AIM OF THE EXERCISE:
Set down every entry exactly as given. Pictures are to be left out.

***** MATERIAL FOR THIS TASK *****

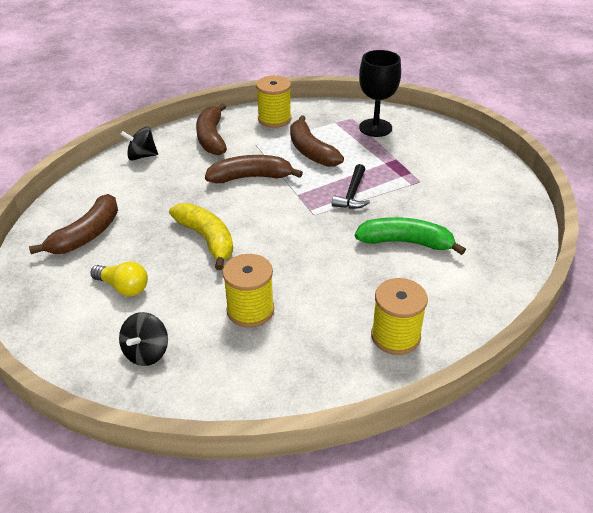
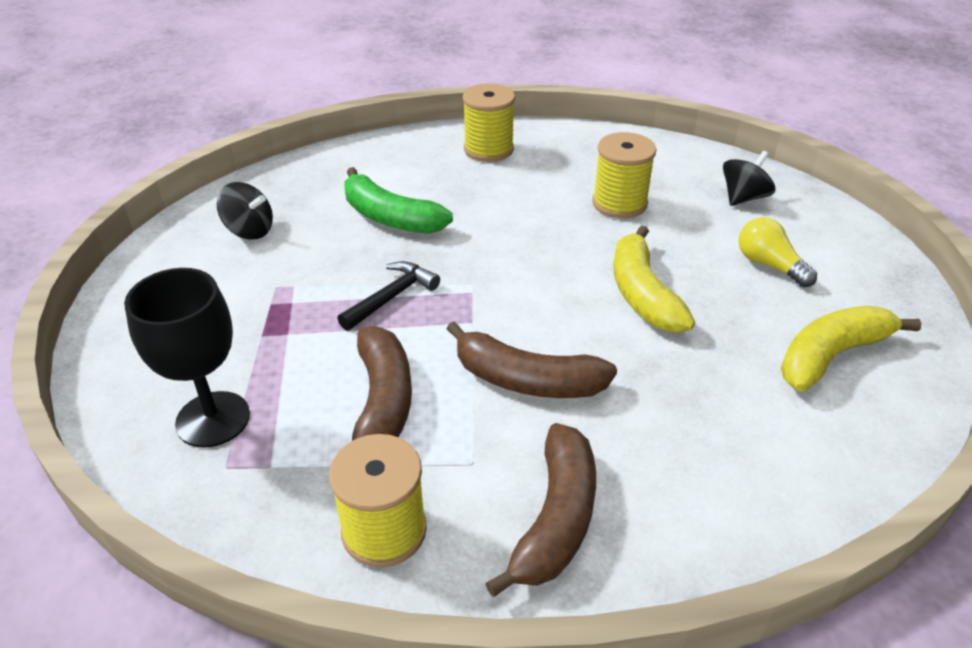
camera: 155 degrees left, 0 degrees up
(87, 235) = (831, 356): brown banana -> yellow banana
(142, 156) = (728, 514): black spinning top -> black spinning top (249, 230)

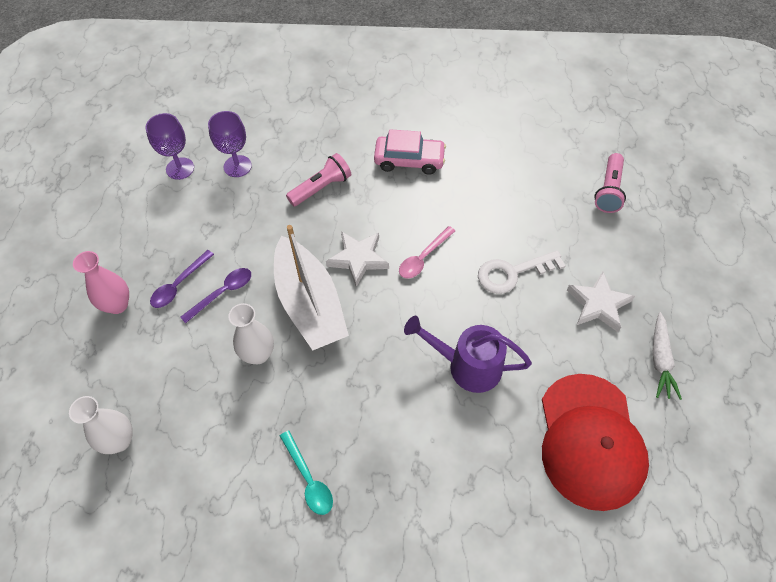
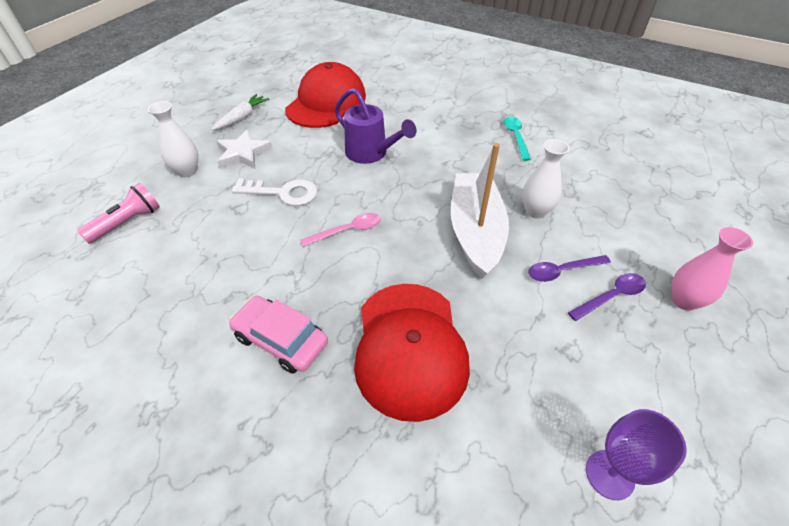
camera: 155 degrees left, 10 degrees down
(119, 441) = (663, 195): white vase -> white vase (187, 171)
(237, 166) = (515, 436): purple goblet -> none
(321, 188) = (410, 348): pink flashlight -> red cap
(358, 259) = (409, 252): white star -> none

*****

RESPONSE AREA:
camera: 155 degrees left, 0 degrees up
(87, 235) = (831, 356): brown banana -> yellow banana
(142, 156) = (728, 514): black spinning top -> black spinning top (249, 230)

camera: 155 degrees left, 10 degrees down
(119, 441) = (663, 195): white vase -> white vase (187, 171)
(237, 166) = (515, 436): purple goblet -> none
(321, 188) = (410, 348): pink flashlight -> red cap
(358, 259) = (409, 252): white star -> none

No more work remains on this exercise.